### Action item
In full and exactly, reproduce the entries below, but omit the pictures.

Edit difference data:
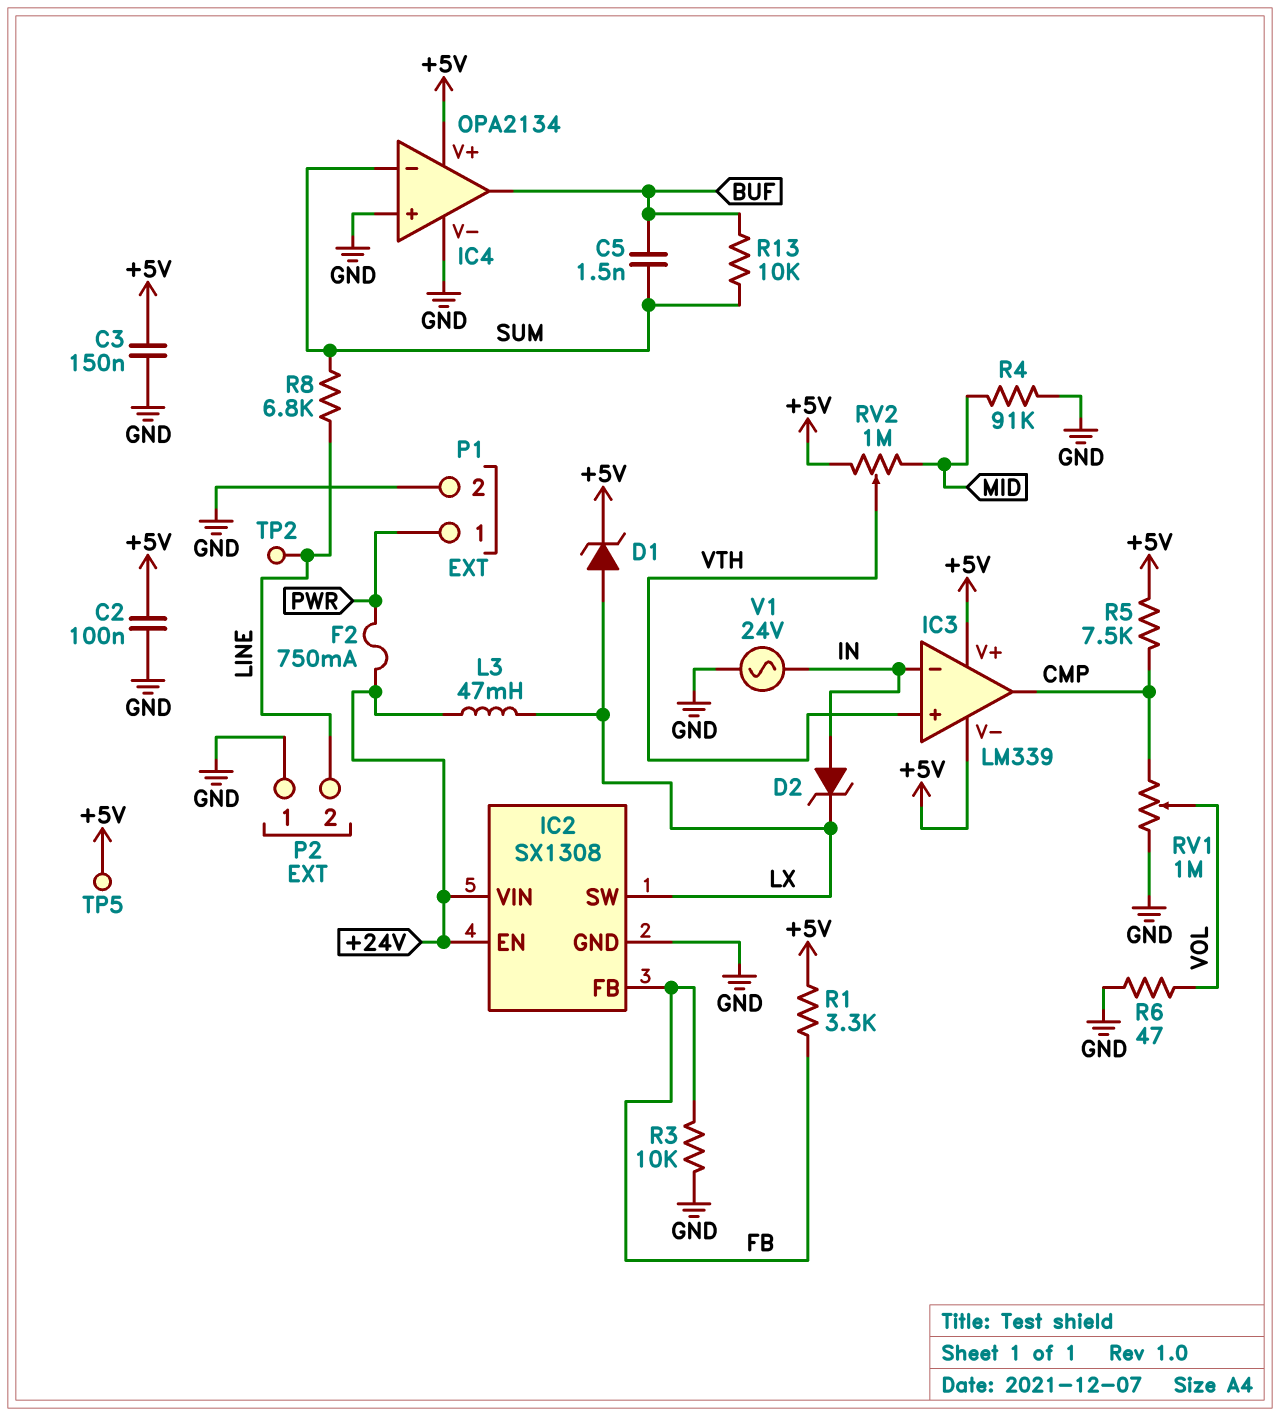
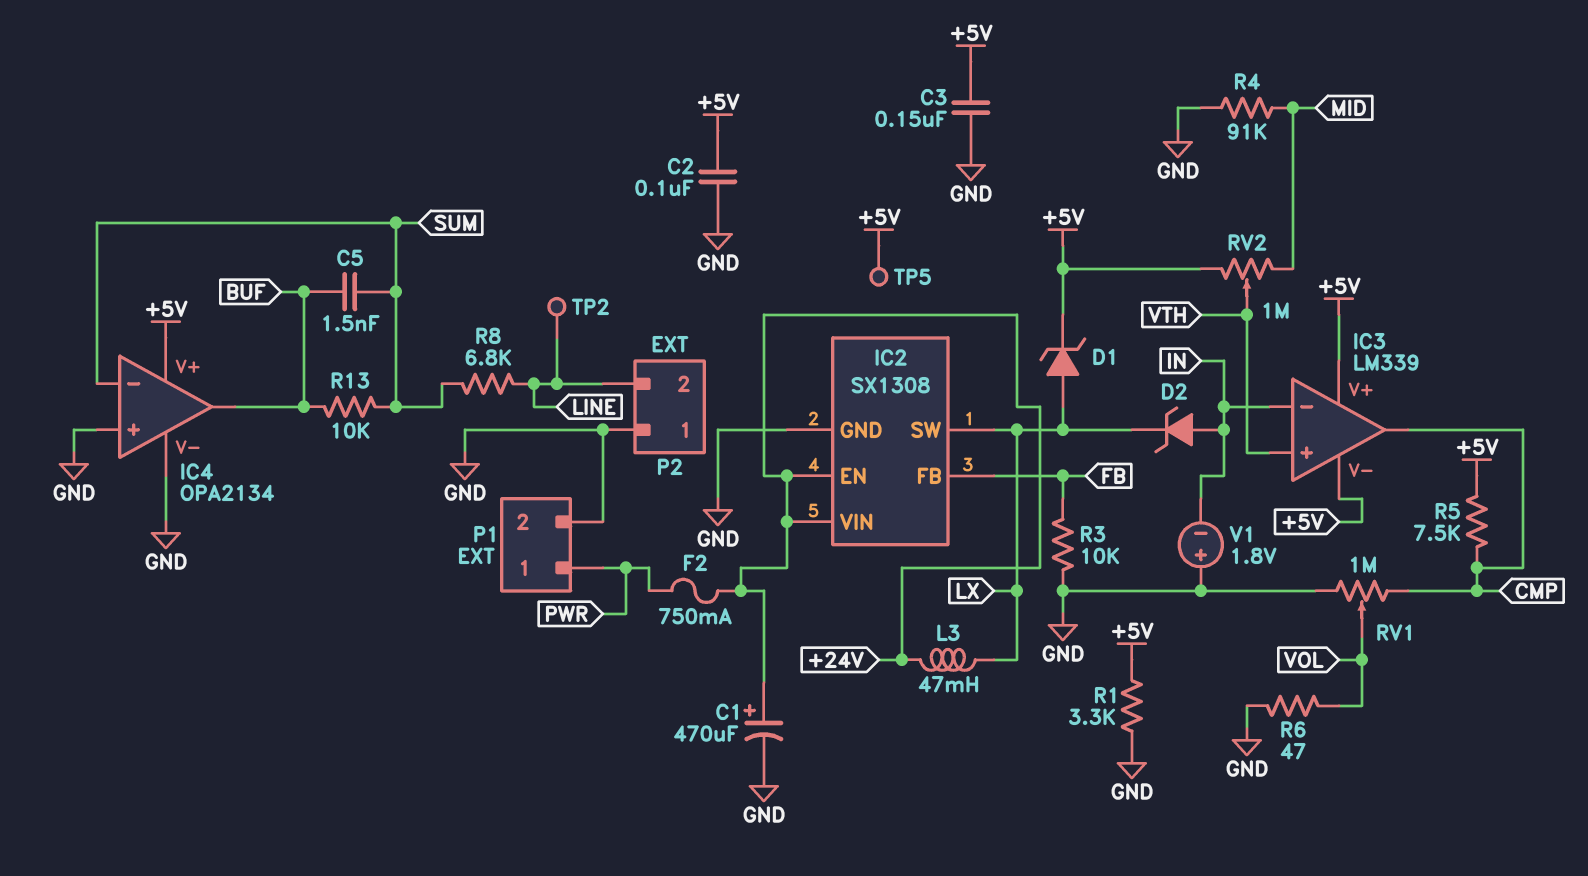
C1: none -> 470uF (plus +24V, minus GND)
R1: 3.3k (+5V, FB) -> 3.3k (+5V, GND)
V1: AC 24V (GND, IN) -> 1.8V (plus GND, minus IN)

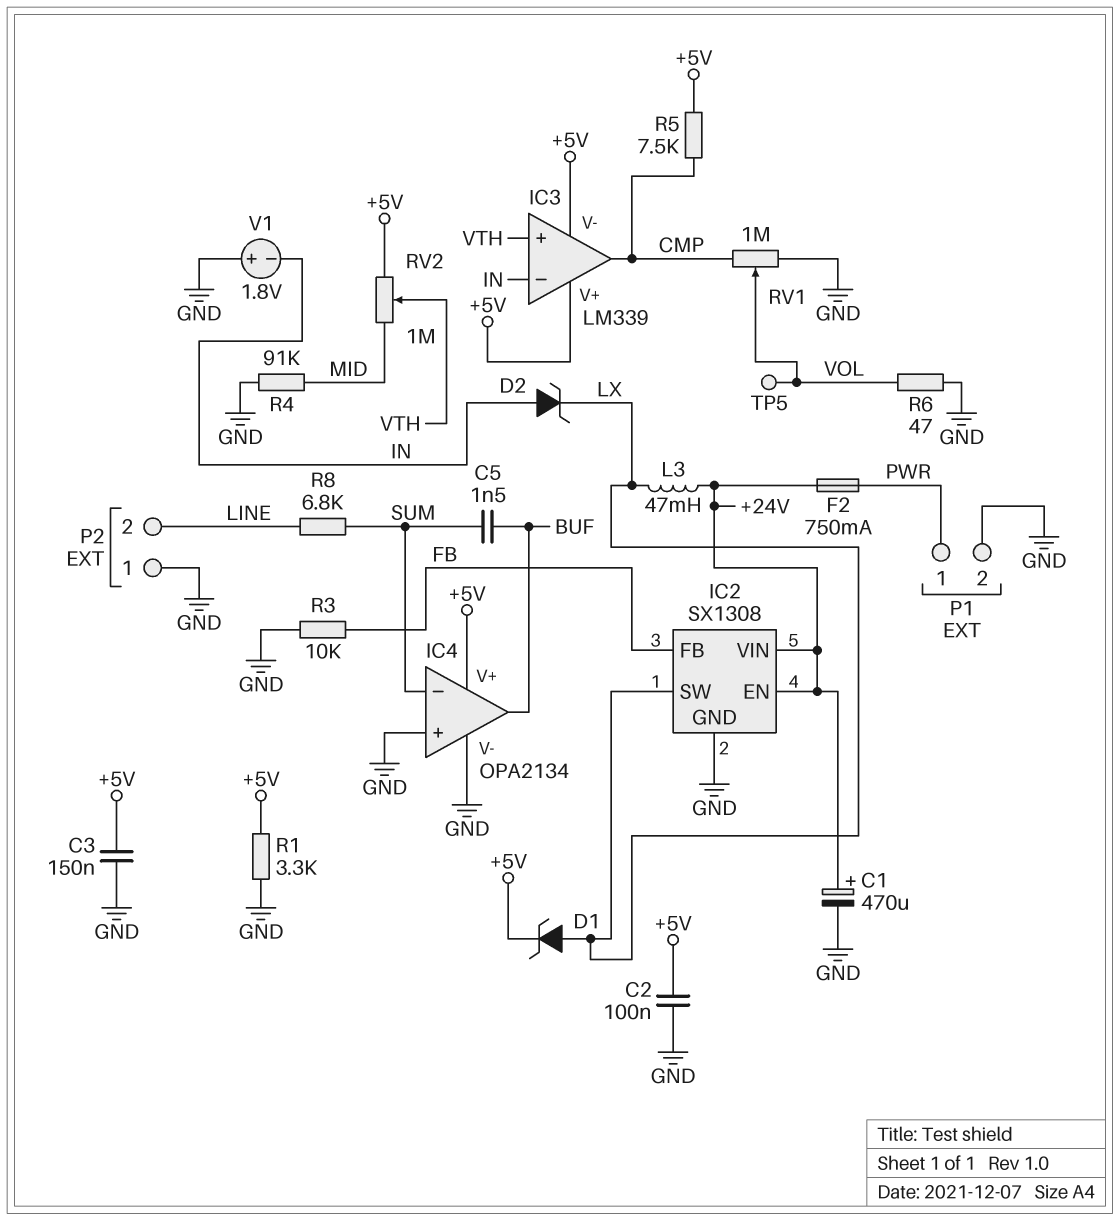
R13: 10k (BUF, SUM) -> none
TP2: test point (LINE) -> none
TP5: test point (+5V) -> test point (VOL)

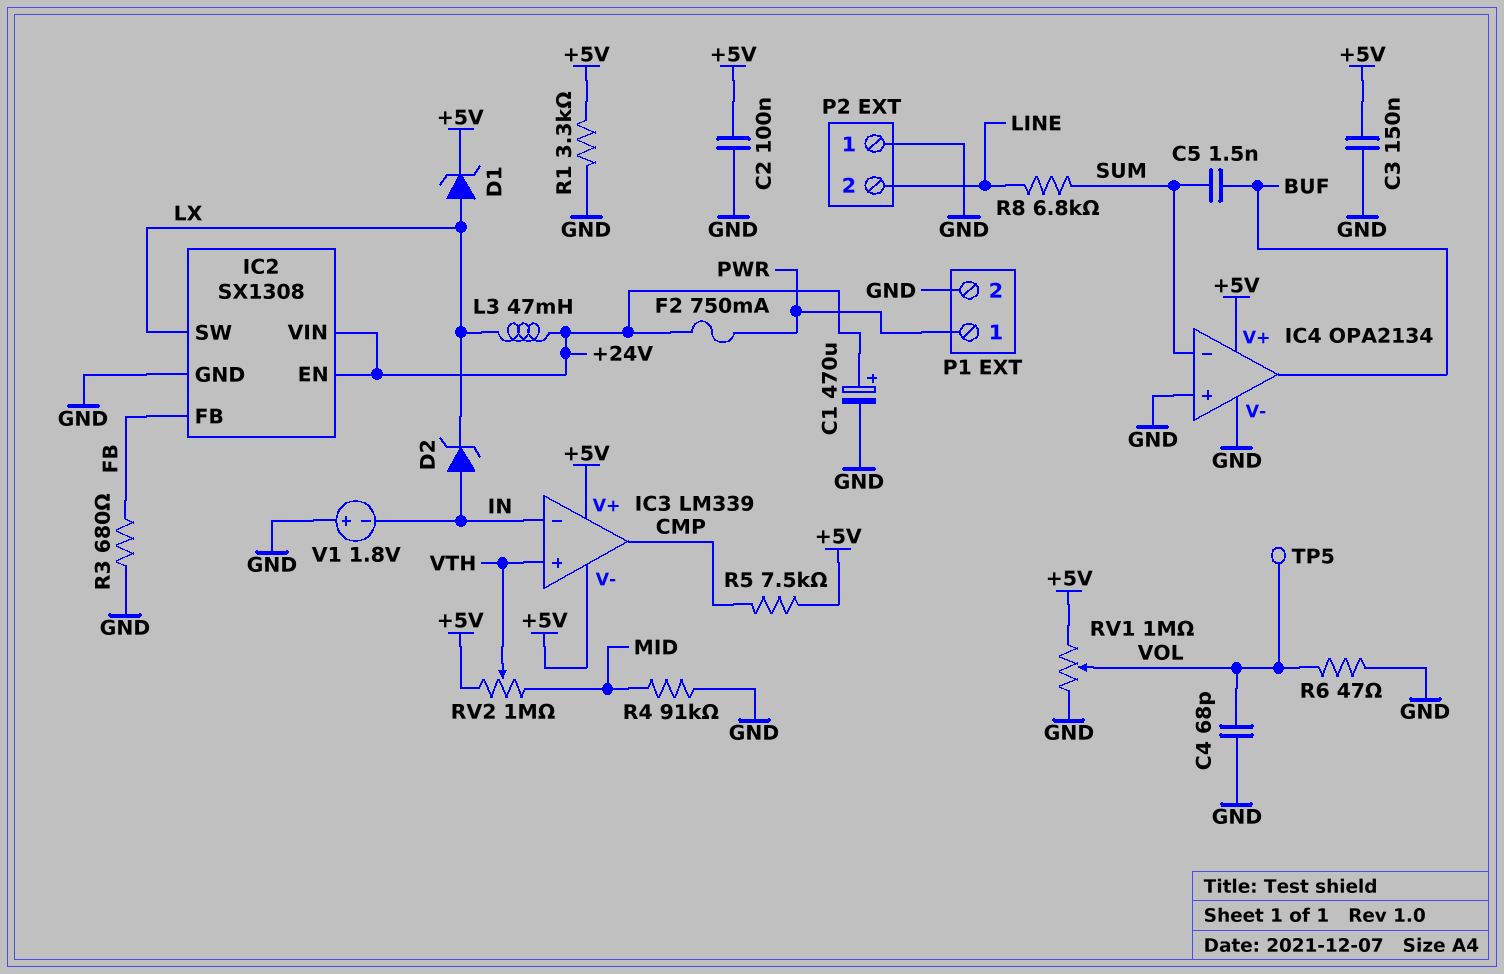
C4: none -> 68pF (GND, VOL)
R3: 10k (FB, GND) -> 680 (FB, GND)
RV1: 1M (CMP, GND, wiper VOL) -> 1M (+5V, GND, wiper VOL)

### Response to the exercise
C1: none -> 470uF (plus +24V, minus GND)
R1: 3.3k (+5V, FB) -> 3.3k (+5V, GND)
V1: AC 24V (GND, IN) -> 1.8V (plus GND, minus IN)

R13: 10k (BUF, SUM) -> none
TP2: test point (LINE) -> none
TP5: test point (+5V) -> test point (VOL)

C4: none -> 68pF (GND, VOL)
R3: 10k (FB, GND) -> 680 (FB, GND)
RV1: 1M (CMP, GND, wiper VOL) -> 1M (+5V, GND, wiper VOL)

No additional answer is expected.